TASK ITEM — The task for the listing below is to write out exactly the lines starting at the one containing "white plate C10" and ending at the one containing "none -> pink plate D8:D10 level 1", both included. Pictures are to be omitted.

RECORD EXCERPTS —
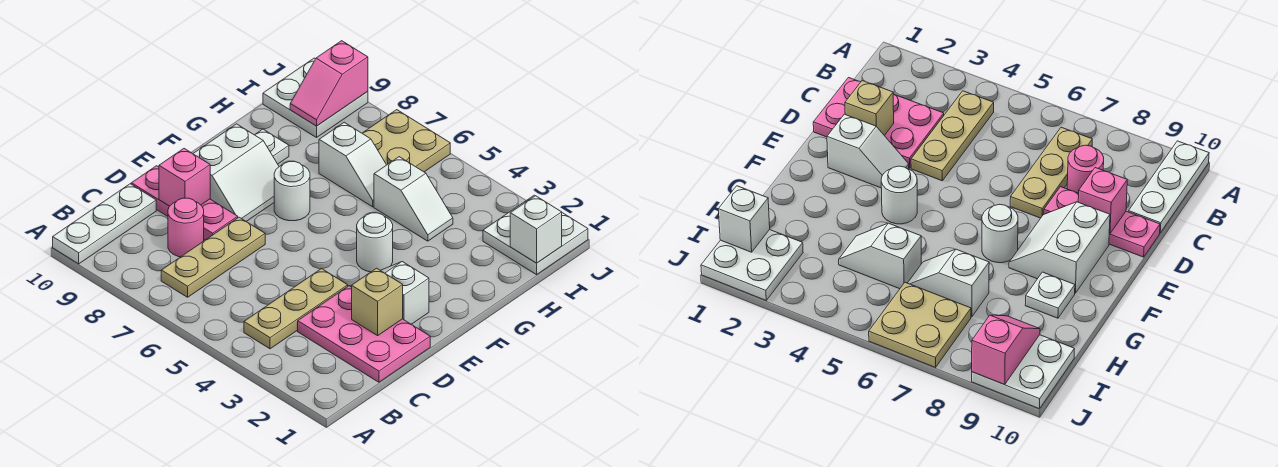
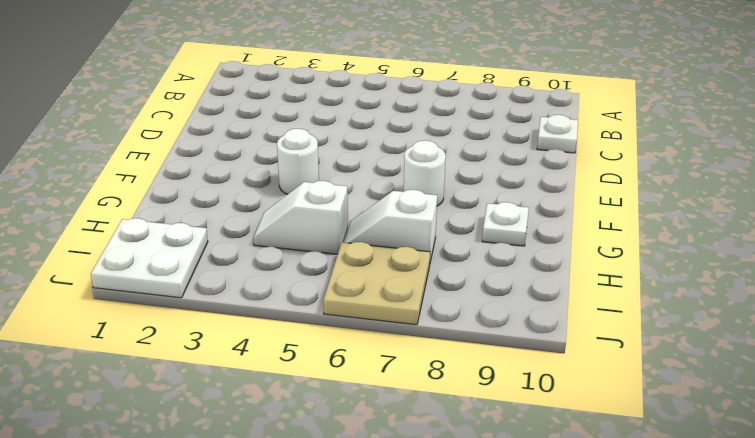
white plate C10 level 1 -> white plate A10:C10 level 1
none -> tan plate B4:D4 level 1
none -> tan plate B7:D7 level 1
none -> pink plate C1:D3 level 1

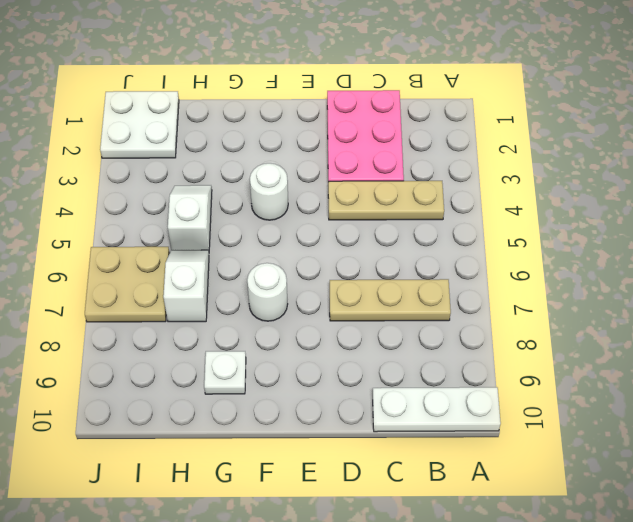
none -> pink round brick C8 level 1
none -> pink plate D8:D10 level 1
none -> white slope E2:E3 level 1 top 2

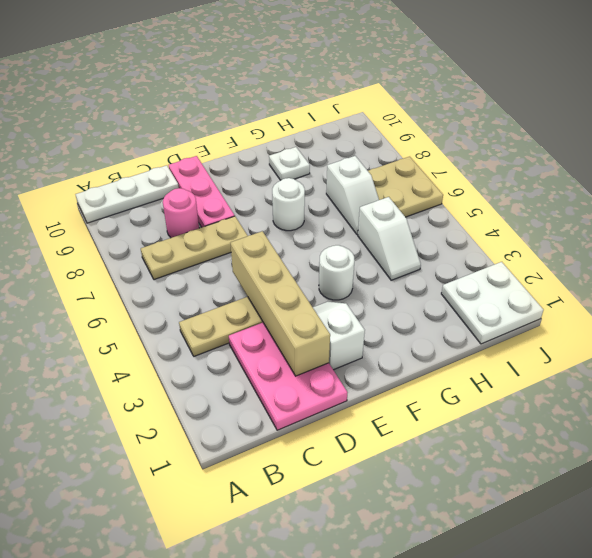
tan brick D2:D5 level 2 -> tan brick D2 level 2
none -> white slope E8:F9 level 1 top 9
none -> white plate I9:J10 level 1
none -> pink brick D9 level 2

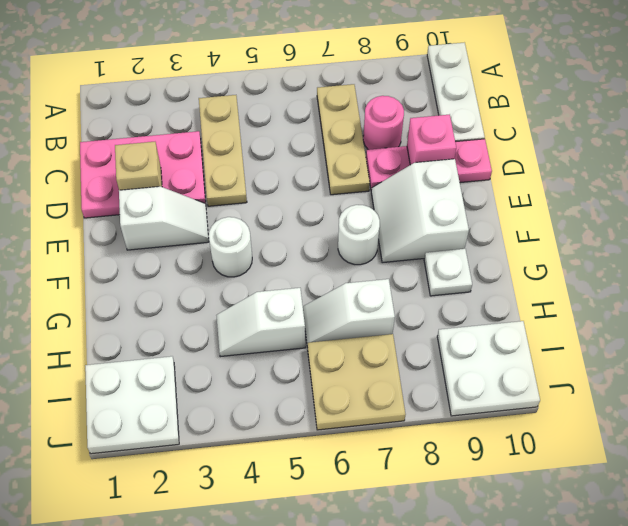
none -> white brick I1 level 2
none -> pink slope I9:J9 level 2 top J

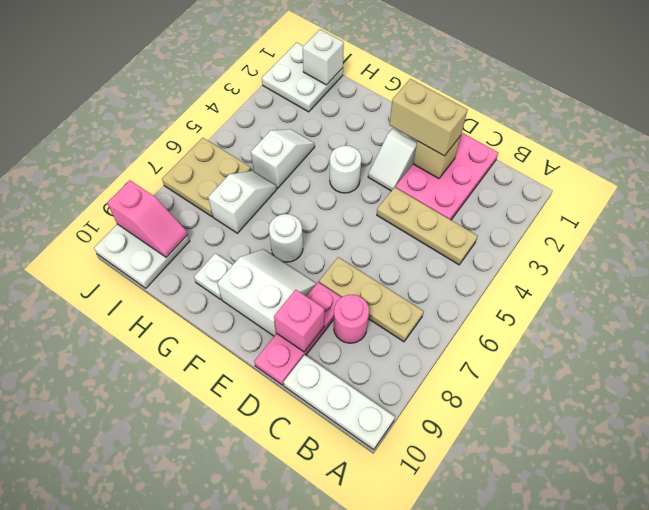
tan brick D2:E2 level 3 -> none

...

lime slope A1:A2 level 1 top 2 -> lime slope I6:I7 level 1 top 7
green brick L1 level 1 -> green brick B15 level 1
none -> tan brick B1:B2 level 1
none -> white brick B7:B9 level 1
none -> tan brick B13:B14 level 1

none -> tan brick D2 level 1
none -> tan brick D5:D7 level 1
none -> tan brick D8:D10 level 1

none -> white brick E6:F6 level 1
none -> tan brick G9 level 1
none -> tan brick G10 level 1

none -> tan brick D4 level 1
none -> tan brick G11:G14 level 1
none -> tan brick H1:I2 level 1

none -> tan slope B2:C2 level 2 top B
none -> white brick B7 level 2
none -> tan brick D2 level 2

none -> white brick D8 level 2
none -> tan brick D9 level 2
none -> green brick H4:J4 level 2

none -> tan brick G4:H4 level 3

==

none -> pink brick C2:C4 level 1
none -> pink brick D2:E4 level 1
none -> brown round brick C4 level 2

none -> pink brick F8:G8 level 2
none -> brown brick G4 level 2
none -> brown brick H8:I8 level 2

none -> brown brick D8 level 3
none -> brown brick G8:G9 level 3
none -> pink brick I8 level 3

RESULT —
white plate C10 level 1 -> white plate A10:C10 level 1
none -> tan plate B4:D4 level 1
none -> tan plate B7:D7 level 1
none -> pink plate C1:D3 level 1

none -> pink round brick C8 level 1
none -> pink plate D8:D10 level 1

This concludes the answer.